● **YOUR INSTRUCTIONS**
Print, unchanged, the line containing "pink cake [313,316,441,427]" along with all lines that follow it to the end of the listing.

● **THE DATA**
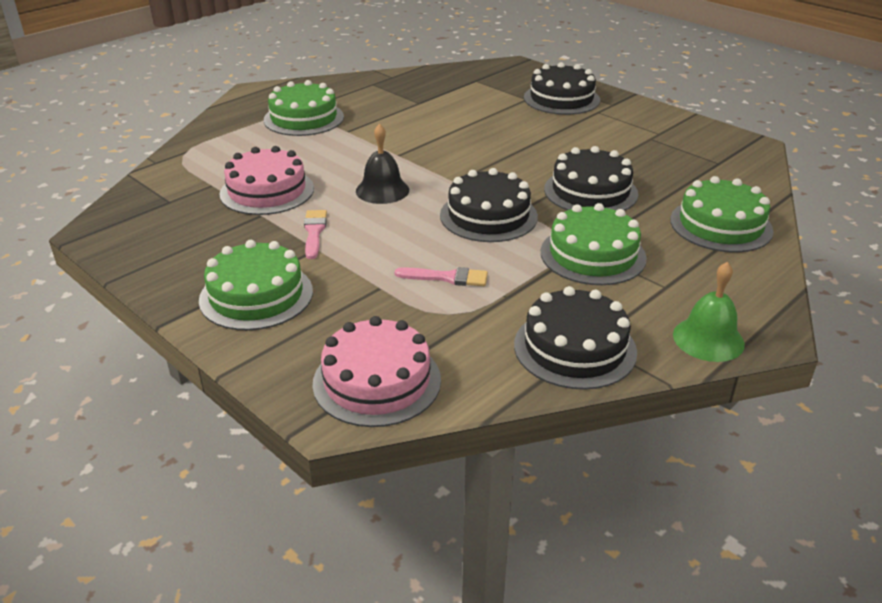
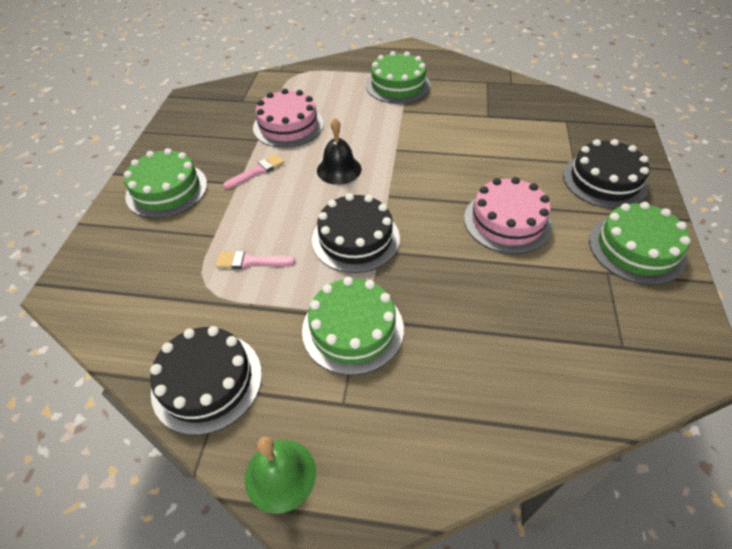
camera: 55 degrees right, 15 degrees up
pink cake [313,316,441,427] -> pink cake moved to [464,177,552,254]
pink brush [395,267,488,286] -> pink brush turned 120 degrees clockwise [216,251,295,269]
black cake [544,146,638,211] -> none
green cake [670,176,774,252] -> green cake moved to [589,202,691,285]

● **SOLUTION TO THIS PROBLEM**
pink cake [313,316,441,427] -> pink cake moved to [464,177,552,254]
pink brush [395,267,488,286] -> pink brush turned 120 degrees clockwise [216,251,295,269]
black cake [544,146,638,211] -> none
green cake [670,176,774,252] -> green cake moved to [589,202,691,285]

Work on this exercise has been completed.